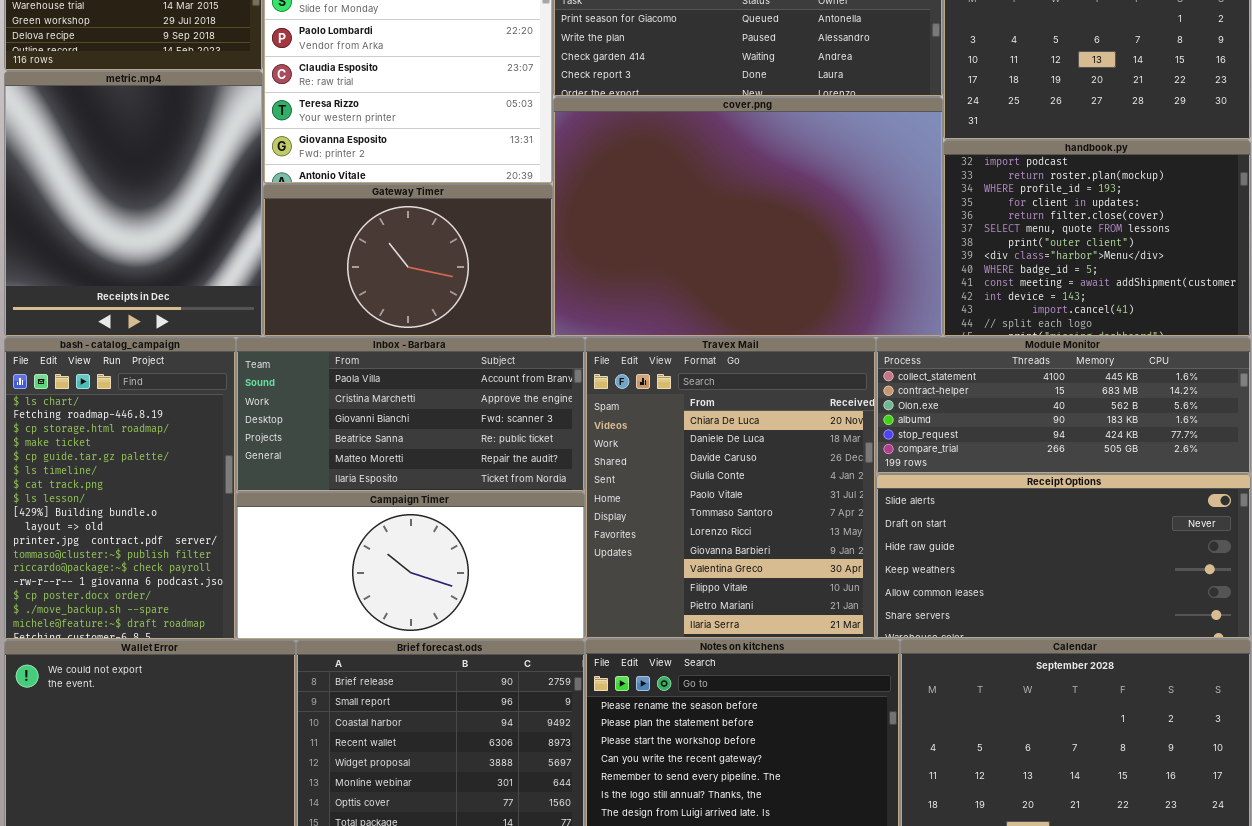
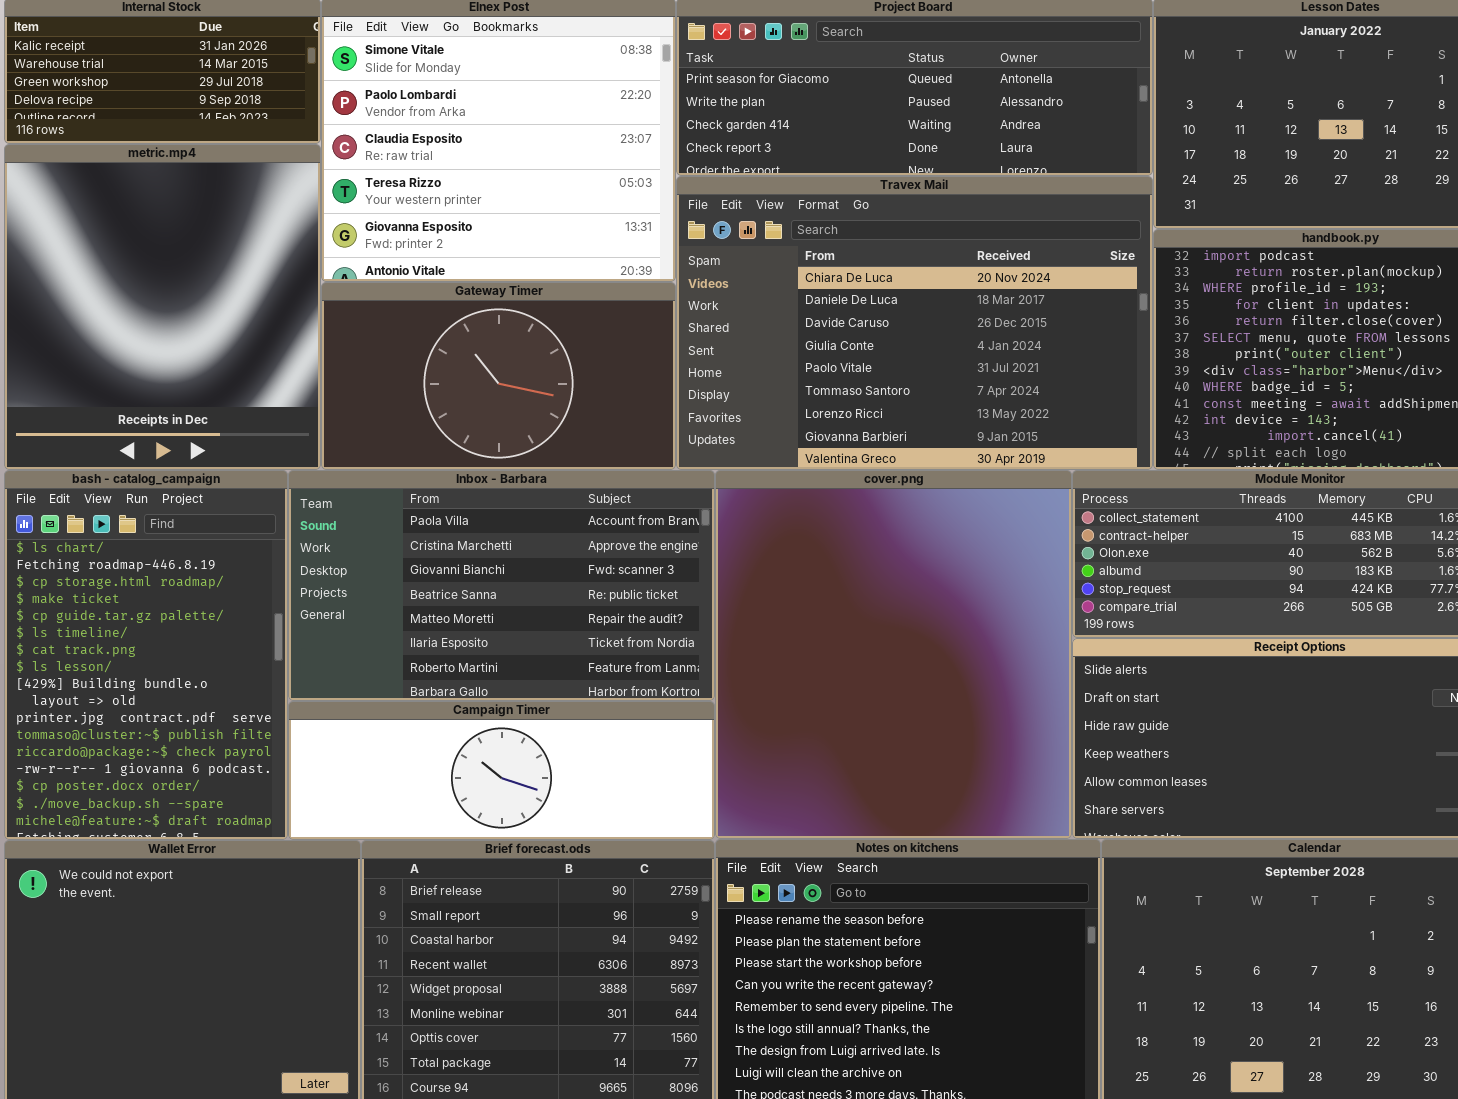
cover.png: [553,97,943,337] -> [715,470,1072,839], moved, resized
Inbox - Barbara: [236,337,585,492] -> [288,470,715,701], resized
Travex Mail: [585,337,876,639] -> [676,176,1153,470], moved, resized
Campaign Timer: [236,492,585,640] -> [288,701,715,840], resized

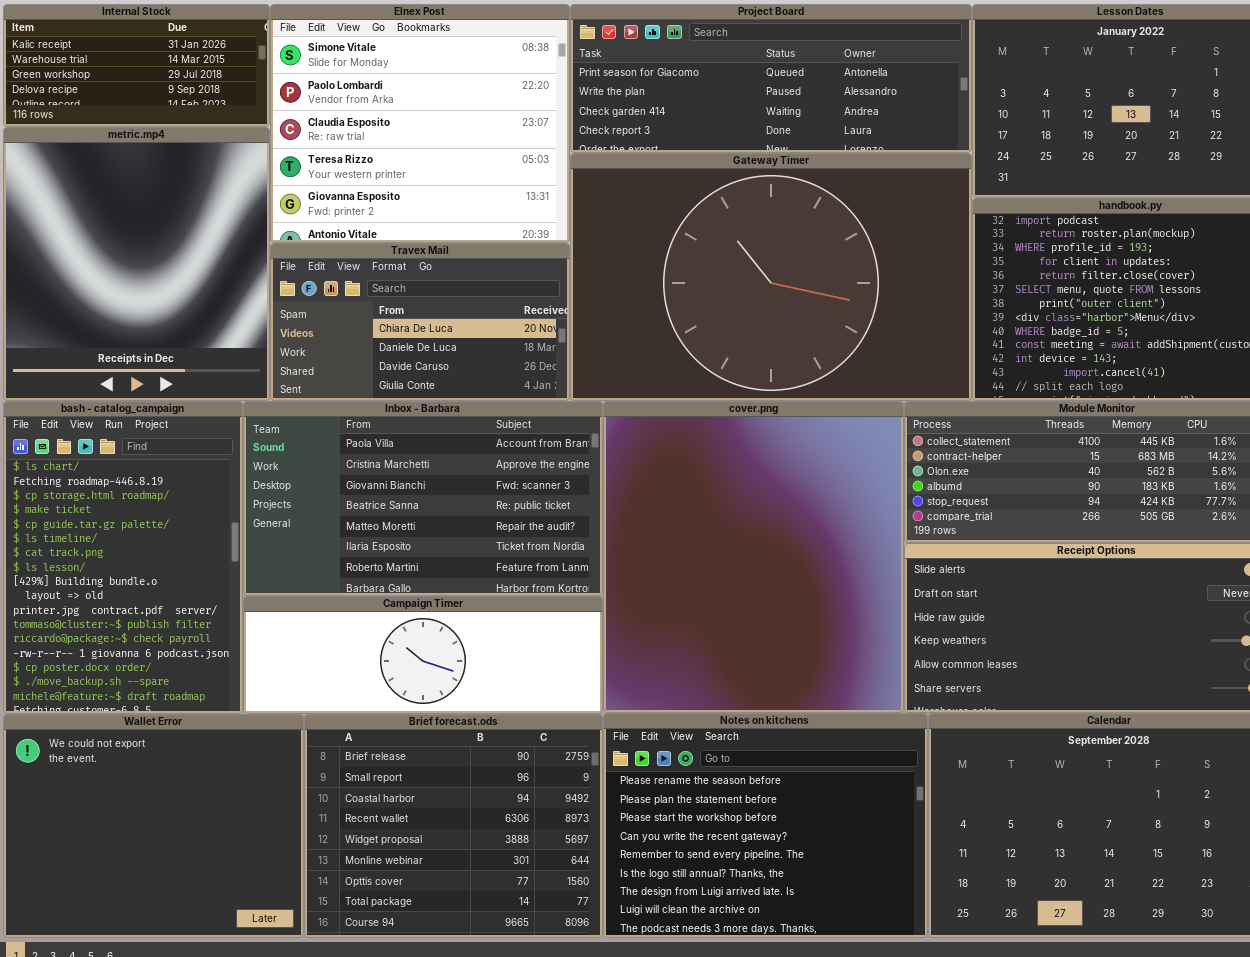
Travex Mail: [676,176,1153,470] -> [270,243,570,401], moved, resized
Gateway Timer: [321,282,676,470] -> [570,153,972,401], moved, resized

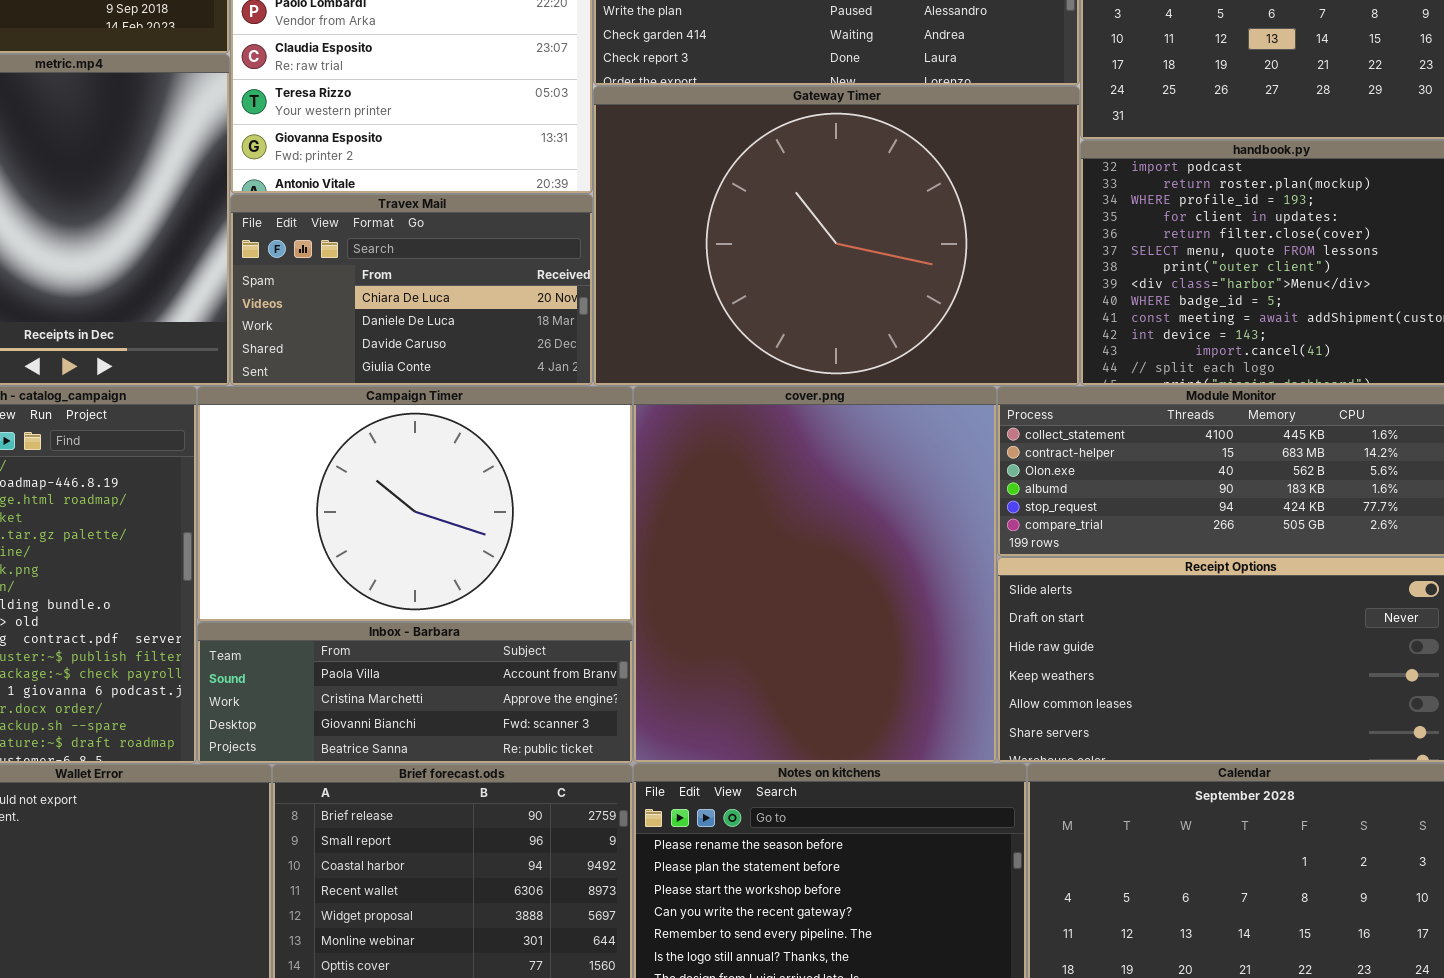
Inbox - Barbara: [243,401,603,596] -> [197,622,633,764], moved, resized
Campaign Timer: [243,596,603,714] -> [197,386,633,622], moved, resized

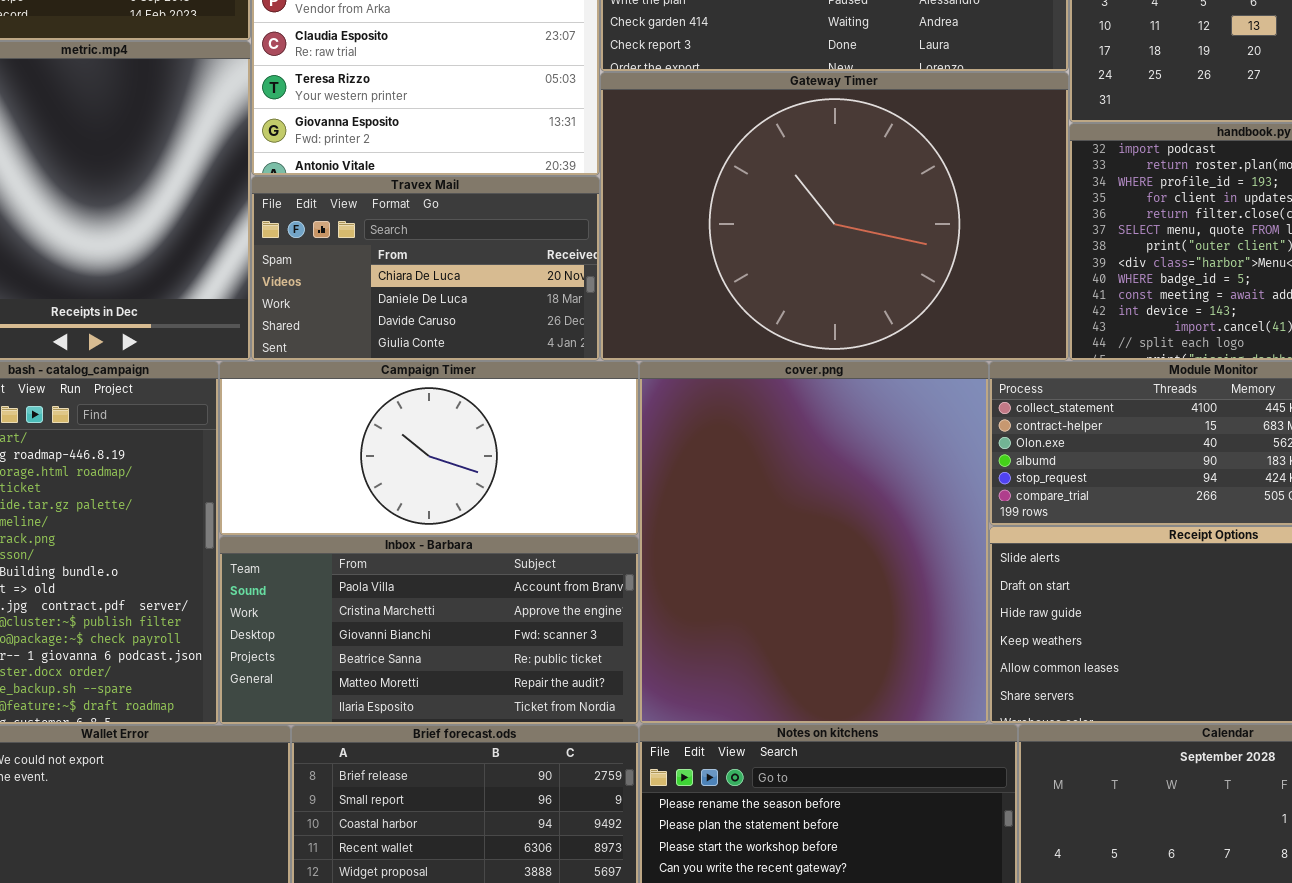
Campaign Timer: [197,386,633,622] -> [219,361,639,536], resized
Inbox - Barbara: [197,622,633,764] -> [219,536,639,725], resized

About this task:
In the data above, find each line that has the word "moved" and copy it out.

Result of this task:
cover.png: [553,97,943,337] -> [715,470,1072,839], moved, resized
Travex Mail: [585,337,876,639] -> [676,176,1153,470], moved, resized
Travex Mail: [676,176,1153,470] -> [270,243,570,401], moved, resized
Gateway Timer: [321,282,676,470] -> [570,153,972,401], moved, resized
Inbox - Barbara: [243,401,603,596] -> [197,622,633,764], moved, resized
Campaign Timer: [243,596,603,714] -> [197,386,633,622], moved, resized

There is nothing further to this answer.